═════ THE RECORDS ═════
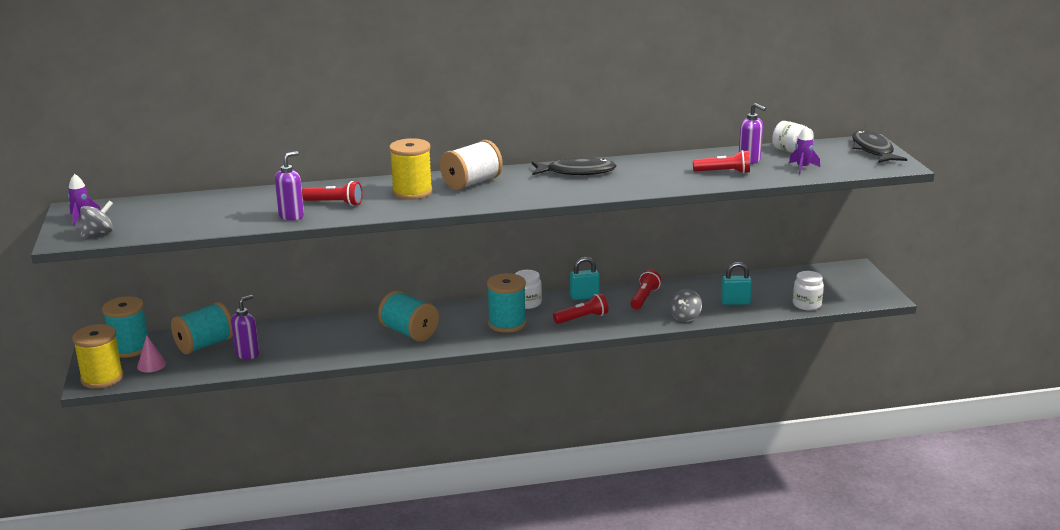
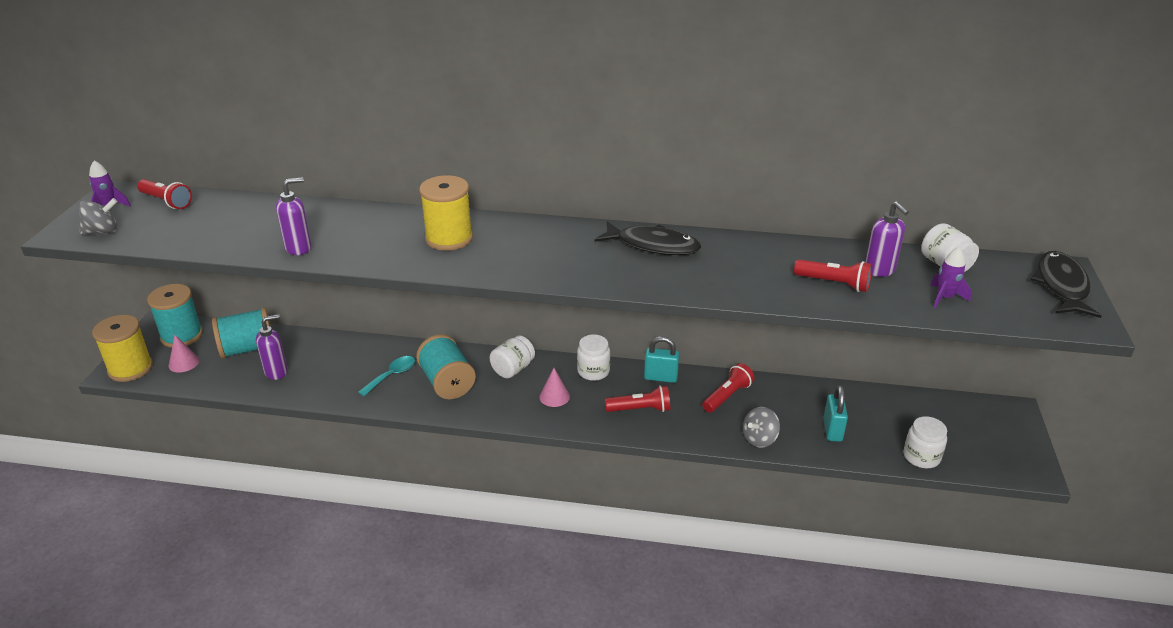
camera: 20 degrees right, 10 degrees up
(334, 203) = (357, 238): red flashlight -> red flashlight (166, 202)
(356, 337) = (392, 375): none -> turquoise spoon
(458, 314) = (513, 369): none -> white jar
(472, 183) = (523, 238): white spool -> none
(507, 324) = (554, 396): turquoise spool -> pink cone
(735, 302) = (832, 430): turquoise padlock -> turquoise padlock turned 75 degrees clockwise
═════
YOUR INSTRUCTIONS
Every line from the one holding "(334, 203) = (357, 238): red" through the last line of the listing above should be set down exactly, and nothing more.

YOUR SOLUTION
(334, 203) = (357, 238): red flashlight -> red flashlight (166, 202)
(356, 337) = (392, 375): none -> turquoise spoon
(458, 314) = (513, 369): none -> white jar
(472, 183) = (523, 238): white spool -> none
(507, 324) = (554, 396): turquoise spool -> pink cone
(735, 302) = (832, 430): turquoise padlock -> turquoise padlock turned 75 degrees clockwise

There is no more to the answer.